- _What you have to do_
Word for word, return the lines below from the first through the line that has "move: lamafan (grey)", dropping the pictures.

- _Data provided_
# # # #
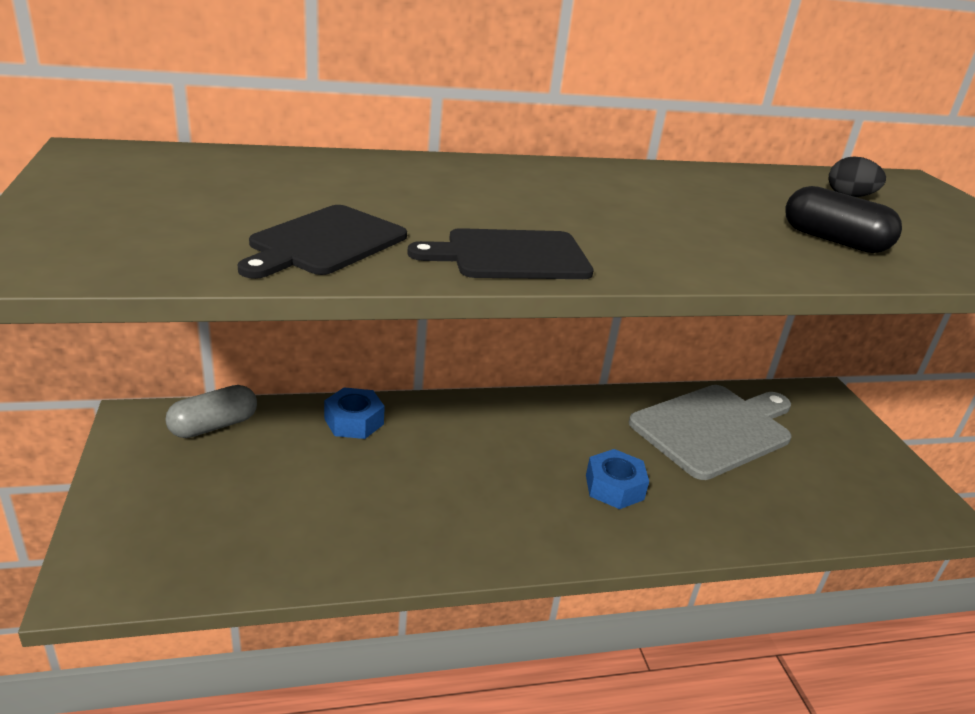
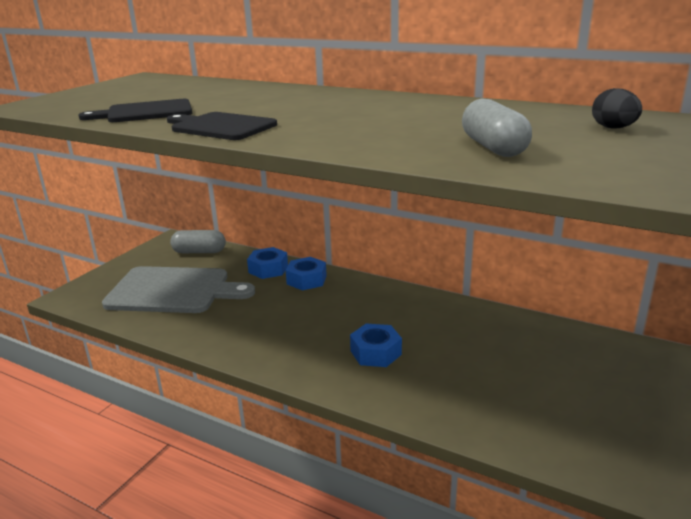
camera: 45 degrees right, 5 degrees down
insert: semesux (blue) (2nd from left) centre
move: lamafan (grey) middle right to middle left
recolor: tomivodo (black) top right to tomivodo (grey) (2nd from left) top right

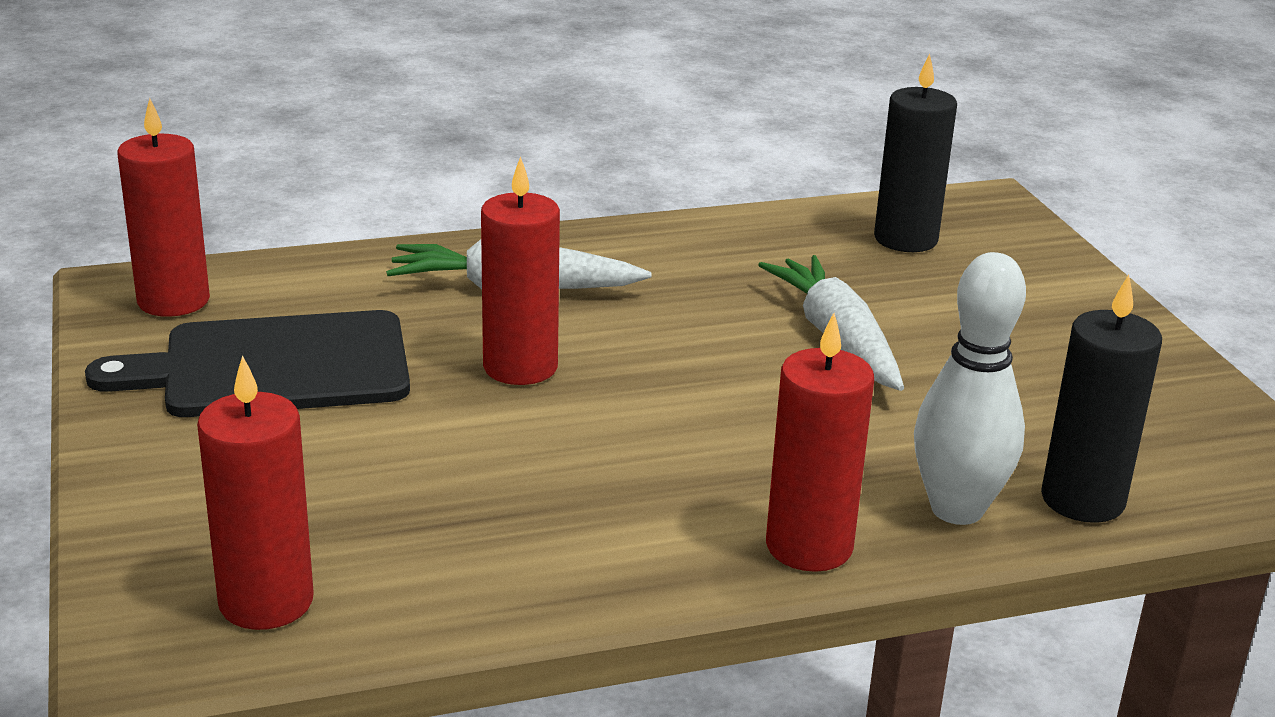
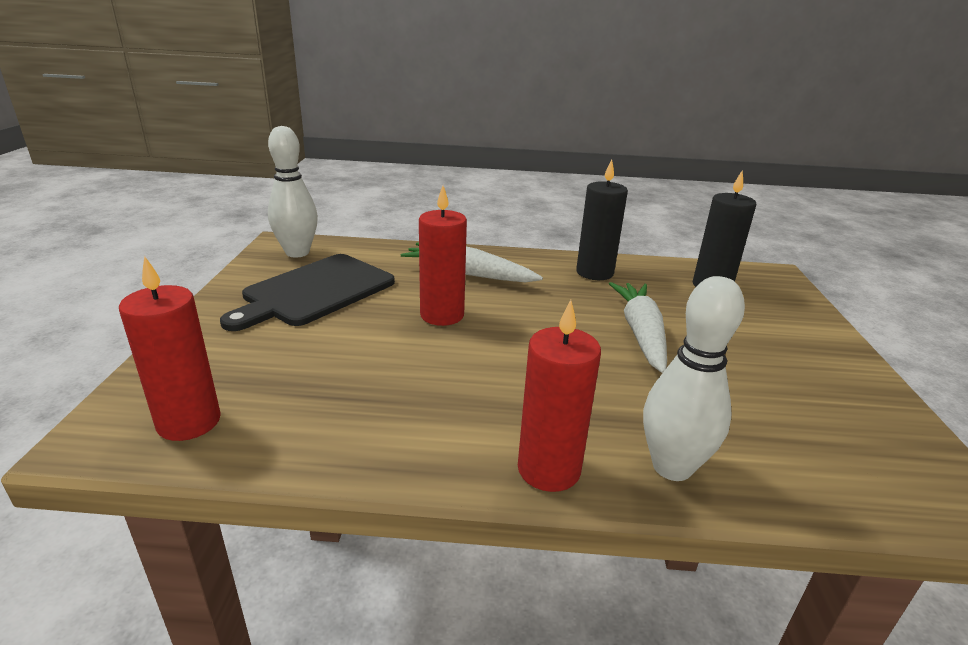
camera: 20 degrees right, 0 degrees up
move: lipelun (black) (2nd from left in the first image) middle right to lipelun (black) (1st from left) centre
replace: lipelun (red) (1st from left) top left to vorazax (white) (1st from left) top left
rotate: lamafan (black) middle left = middle left 60 degrees counterclockwise

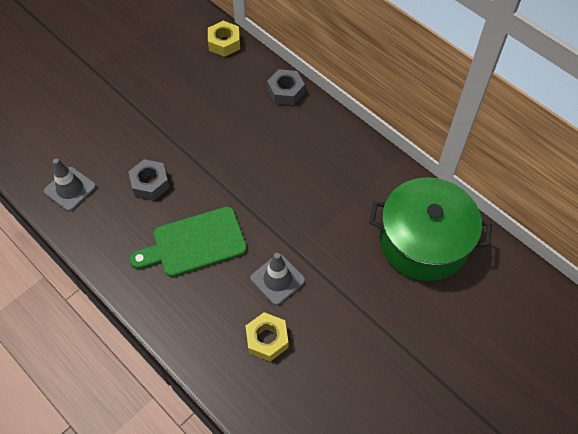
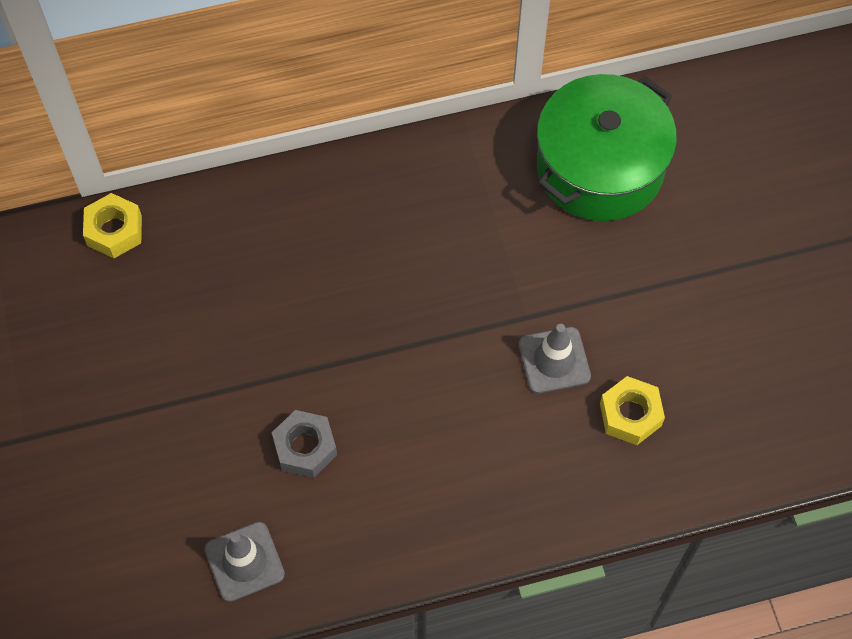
camera: 60 degrees left, 5 degrees up
delete: lamafan (green) middle left; semesux (grey) (2nd from left) top centre

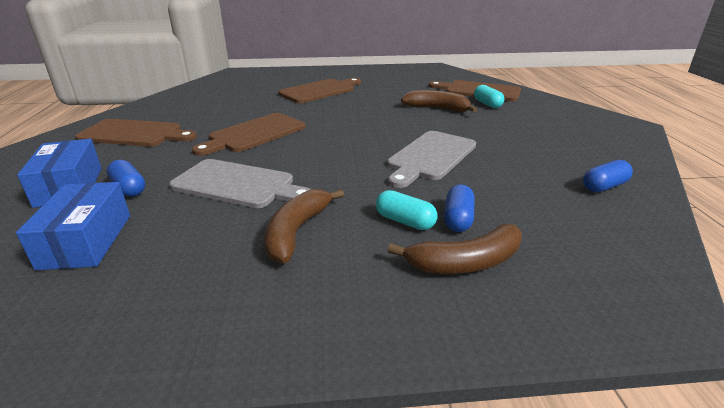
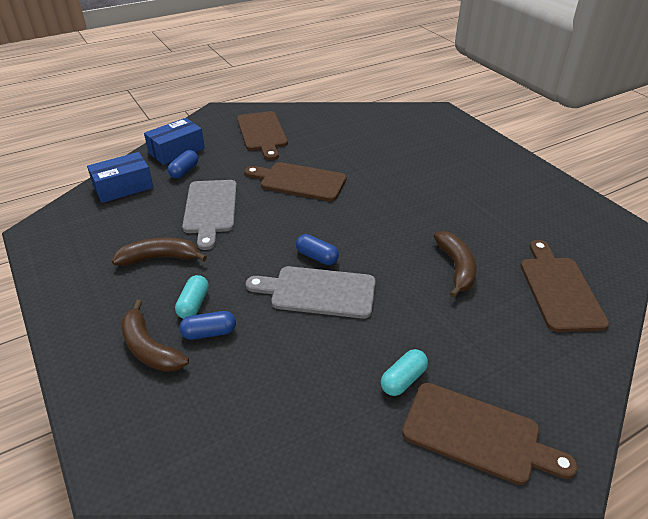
camera: 65 degrees right, 10 degrees up
move: tomivodo (blue) (3rd from left) middle right to centre; tomivodo (turquoise) (2nd from left) top right to bottom centre; lamafan (brown) (3rd from left) top centre to bottom right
# # # #
- _Exercise solution_
camera: 45 degrees right, 5 degrees down
insert: semesux (blue) (2nd from left) centre
move: lamafan (grey) middle right to middle left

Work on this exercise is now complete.